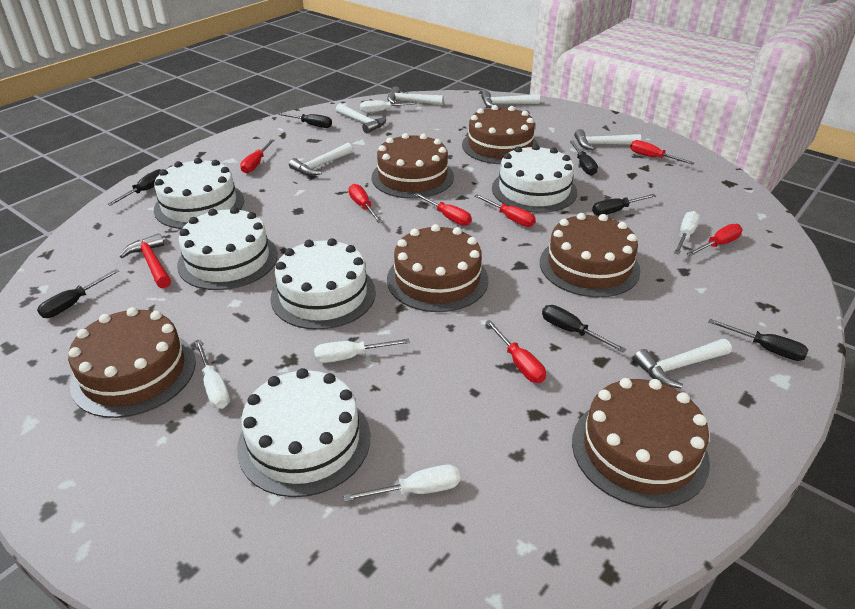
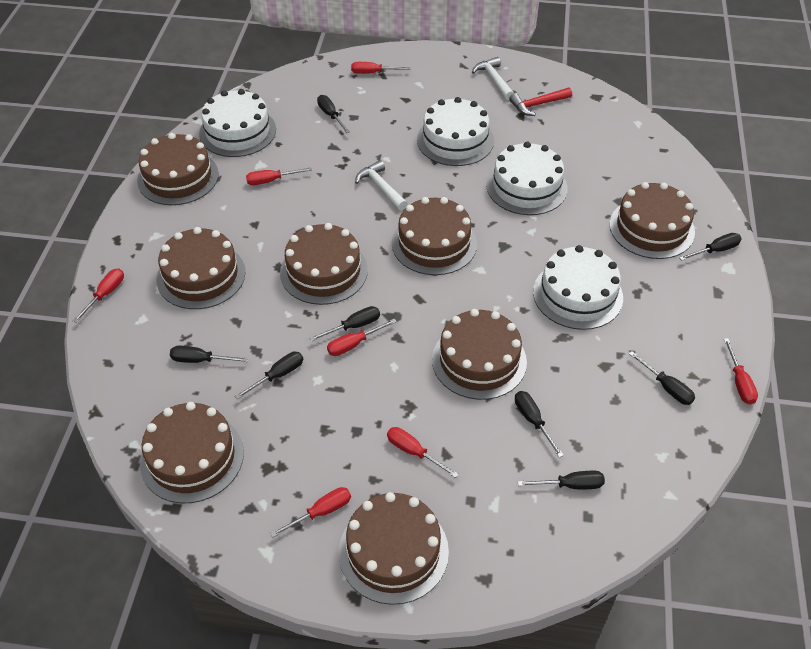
black screwdriver: 7 -> 8
brown cake: 6 -> 8
white cake: 5 -> 4
white hammer: 6 -> 2
white screwdriver: 5 -> 0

What you need to do =
Above are the records; repeat them all exactly, without the pictures.

Result below =
black screwdriver: 7 -> 8
brown cake: 6 -> 8
white cake: 5 -> 4
white hammer: 6 -> 2
white screwdriver: 5 -> 0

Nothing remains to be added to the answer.